● DATASET RECORDS
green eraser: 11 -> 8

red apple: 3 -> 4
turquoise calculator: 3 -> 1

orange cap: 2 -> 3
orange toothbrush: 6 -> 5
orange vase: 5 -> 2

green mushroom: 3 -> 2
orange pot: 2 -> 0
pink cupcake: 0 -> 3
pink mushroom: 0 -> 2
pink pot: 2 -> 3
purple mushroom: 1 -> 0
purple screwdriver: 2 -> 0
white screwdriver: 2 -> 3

---

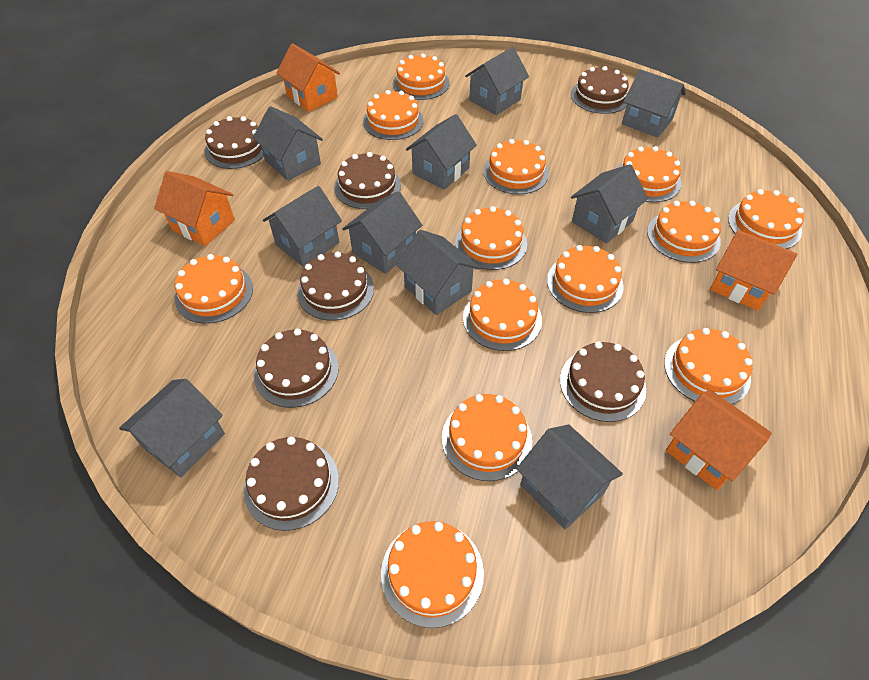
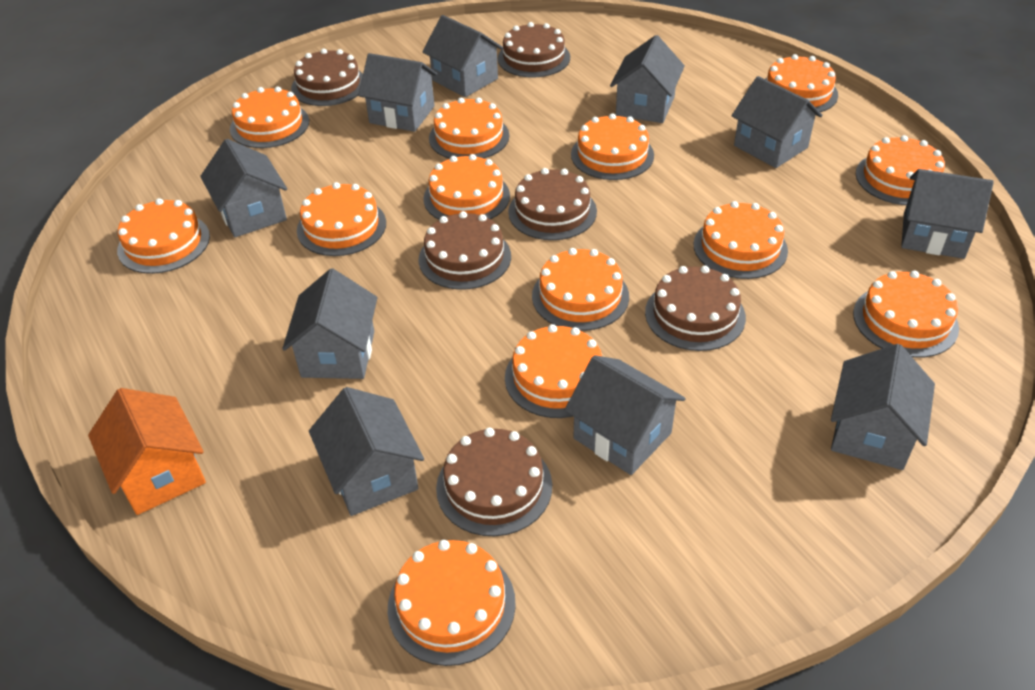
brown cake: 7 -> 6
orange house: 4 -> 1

● REQUIRED ACTION
Please transcribe exactly the lines above from the line that has "pink mushroom: 0 -> 2" up to and including the line that has "white screwdriver: 2 -> 3"; no other line belongs in the answer.

● EXERCISE RESULT
pink mushroom: 0 -> 2
pink pot: 2 -> 3
purple mushroom: 1 -> 0
purple screwdriver: 2 -> 0
white screwdriver: 2 -> 3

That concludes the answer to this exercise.